(Before and after coordinates)
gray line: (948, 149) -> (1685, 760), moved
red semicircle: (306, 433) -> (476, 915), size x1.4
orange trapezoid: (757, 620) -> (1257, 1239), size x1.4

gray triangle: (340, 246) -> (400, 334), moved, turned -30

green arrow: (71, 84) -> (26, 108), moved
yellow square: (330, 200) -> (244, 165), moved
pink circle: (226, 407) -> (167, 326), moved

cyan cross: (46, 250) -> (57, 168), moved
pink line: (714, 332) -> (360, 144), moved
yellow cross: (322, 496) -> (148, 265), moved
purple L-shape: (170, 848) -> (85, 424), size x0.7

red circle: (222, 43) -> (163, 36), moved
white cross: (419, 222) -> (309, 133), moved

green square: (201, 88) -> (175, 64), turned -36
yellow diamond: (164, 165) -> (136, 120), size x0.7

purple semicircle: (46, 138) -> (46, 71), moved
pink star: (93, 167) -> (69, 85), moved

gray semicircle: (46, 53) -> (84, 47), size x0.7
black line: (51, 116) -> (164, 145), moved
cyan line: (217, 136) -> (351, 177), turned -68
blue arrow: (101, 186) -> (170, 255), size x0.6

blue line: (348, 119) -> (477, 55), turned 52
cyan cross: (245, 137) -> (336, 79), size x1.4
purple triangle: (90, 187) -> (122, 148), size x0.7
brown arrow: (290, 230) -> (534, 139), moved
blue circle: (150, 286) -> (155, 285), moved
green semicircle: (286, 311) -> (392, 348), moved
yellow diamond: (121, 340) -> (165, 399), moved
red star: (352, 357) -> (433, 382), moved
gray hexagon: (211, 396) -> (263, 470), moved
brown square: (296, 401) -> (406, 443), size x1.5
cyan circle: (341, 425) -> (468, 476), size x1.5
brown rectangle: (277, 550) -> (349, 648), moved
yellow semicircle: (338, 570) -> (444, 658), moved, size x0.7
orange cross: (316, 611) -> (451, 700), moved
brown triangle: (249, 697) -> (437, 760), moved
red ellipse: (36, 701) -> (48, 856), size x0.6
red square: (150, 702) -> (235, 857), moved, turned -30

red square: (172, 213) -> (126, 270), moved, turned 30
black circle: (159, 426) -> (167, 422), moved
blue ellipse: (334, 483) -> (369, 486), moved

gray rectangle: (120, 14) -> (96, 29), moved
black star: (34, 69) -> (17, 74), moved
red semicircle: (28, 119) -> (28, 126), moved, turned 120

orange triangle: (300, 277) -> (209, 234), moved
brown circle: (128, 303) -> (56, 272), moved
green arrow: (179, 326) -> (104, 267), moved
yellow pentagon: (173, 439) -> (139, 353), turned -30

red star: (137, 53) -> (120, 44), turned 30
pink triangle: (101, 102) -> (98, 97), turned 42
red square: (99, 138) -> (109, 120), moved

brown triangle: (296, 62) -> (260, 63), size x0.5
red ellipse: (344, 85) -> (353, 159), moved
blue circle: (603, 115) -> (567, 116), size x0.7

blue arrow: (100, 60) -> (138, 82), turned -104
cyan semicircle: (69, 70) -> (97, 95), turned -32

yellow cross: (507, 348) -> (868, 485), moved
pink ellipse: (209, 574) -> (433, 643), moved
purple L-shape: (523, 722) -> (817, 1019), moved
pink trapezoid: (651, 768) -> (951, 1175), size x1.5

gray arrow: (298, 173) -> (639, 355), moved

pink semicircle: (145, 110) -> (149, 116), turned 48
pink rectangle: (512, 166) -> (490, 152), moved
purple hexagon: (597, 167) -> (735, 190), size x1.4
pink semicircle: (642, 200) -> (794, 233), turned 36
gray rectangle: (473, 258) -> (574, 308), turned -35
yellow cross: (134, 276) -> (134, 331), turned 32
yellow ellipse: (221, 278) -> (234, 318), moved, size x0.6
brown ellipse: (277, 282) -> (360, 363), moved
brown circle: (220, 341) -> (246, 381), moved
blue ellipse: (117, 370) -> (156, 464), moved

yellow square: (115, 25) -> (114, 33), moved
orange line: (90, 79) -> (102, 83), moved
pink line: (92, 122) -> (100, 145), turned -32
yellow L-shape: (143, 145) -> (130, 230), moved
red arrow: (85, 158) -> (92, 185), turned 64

- Exercise
Once you have read the records, write every one of them out again exactly.

- Solution to the exercise
gray line: (948, 149) -> (1685, 760), moved
red semicircle: (306, 433) -> (476, 915), size x1.4
orange trapezoid: (757, 620) -> (1257, 1239), size x1.4

gray triangle: (340, 246) -> (400, 334), moved, turned -30

green arrow: (71, 84) -> (26, 108), moved
yellow square: (330, 200) -> (244, 165), moved
pink circle: (226, 407) -> (167, 326), moved

cyan cross: (46, 250) -> (57, 168), moved
pink line: (714, 332) -> (360, 144), moved
yellow cross: (322, 496) -> (148, 265), moved
purple L-shape: (170, 848) -> (85, 424), size x0.7

red circle: (222, 43) -> (163, 36), moved
white cross: (419, 222) -> (309, 133), moved

green square: (201, 88) -> (175, 64), turned -36
yellow diamond: (164, 165) -> (136, 120), size x0.7

purple semicircle: (46, 138) -> (46, 71), moved
pink star: (93, 167) -> (69, 85), moved

gray semicircle: (46, 53) -> (84, 47), size x0.7
black line: (51, 116) -> (164, 145), moved
cyan line: (217, 136) -> (351, 177), turned -68
blue arrow: (101, 186) -> (170, 255), size x0.6

blue line: (348, 119) -> (477, 55), turned 52
cyan cross: (245, 137) -> (336, 79), size x1.4
purple triangle: (90, 187) -> (122, 148), size x0.7
brown arrow: (290, 230) -> (534, 139), moved
blue circle: (150, 286) -> (155, 285), moved
green semicircle: (286, 311) -> (392, 348), moved
yellow diamond: (121, 340) -> (165, 399), moved
red star: (352, 357) -> (433, 382), moved
gray hexagon: (211, 396) -> (263, 470), moved
brown square: (296, 401) -> (406, 443), size x1.5
cyan circle: (341, 425) -> (468, 476), size x1.5
brown rectangle: (277, 550) -> (349, 648), moved
yellow semicircle: (338, 570) -> (444, 658), moved, size x0.7
orange cross: (316, 611) -> (451, 700), moved
brown triangle: (249, 697) -> (437, 760), moved
red ellipse: (36, 701) -> (48, 856), size x0.6
red square: (150, 702) -> (235, 857), moved, turned -30

red square: (172, 213) -> (126, 270), moved, turned 30
black circle: (159, 426) -> (167, 422), moved
blue ellipse: (334, 483) -> (369, 486), moved

gray rectangle: (120, 14) -> (96, 29), moved
black star: (34, 69) -> (17, 74), moved
red semicircle: (28, 119) -> (28, 126), moved, turned 120

orange triangle: (300, 277) -> (209, 234), moved
brown circle: (128, 303) -> (56, 272), moved
green arrow: (179, 326) -> (104, 267), moved
yellow pentagon: (173, 439) -> (139, 353), turned -30

red star: (137, 53) -> (120, 44), turned 30
pink triangle: (101, 102) -> (98, 97), turned 42
red square: (99, 138) -> (109, 120), moved

brown triangle: (296, 62) -> (260, 63), size x0.5
red ellipse: (344, 85) -> (353, 159), moved
blue circle: (603, 115) -> (567, 116), size x0.7

blue arrow: (100, 60) -> (138, 82), turned -104
cyan semicircle: (69, 70) -> (97, 95), turned -32

yellow cross: (507, 348) -> (868, 485), moved
pink ellipse: (209, 574) -> (433, 643), moved
purple L-shape: (523, 722) -> (817, 1019), moved
pink trapezoid: (651, 768) -> (951, 1175), size x1.5

gray arrow: (298, 173) -> (639, 355), moved

pink semicircle: (145, 110) -> (149, 116), turned 48
pink rectangle: (512, 166) -> (490, 152), moved
purple hexagon: (597, 167) -> (735, 190), size x1.4
pink semicircle: (642, 200) -> (794, 233), turned 36
gray rectangle: (473, 258) -> (574, 308), turned -35
yellow cross: (134, 276) -> (134, 331), turned 32
yellow ellipse: (221, 278) -> (234, 318), moved, size x0.6
brown ellipse: (277, 282) -> (360, 363), moved
brown circle: (220, 341) -> (246, 381), moved
blue ellipse: (117, 370) -> (156, 464), moved

yellow square: (115, 25) -> (114, 33), moved
orange line: (90, 79) -> (102, 83), moved
pink line: (92, 122) -> (100, 145), turned -32
yellow L-shape: (143, 145) -> (130, 230), moved
red arrow: (85, 158) -> (92, 185), turned 64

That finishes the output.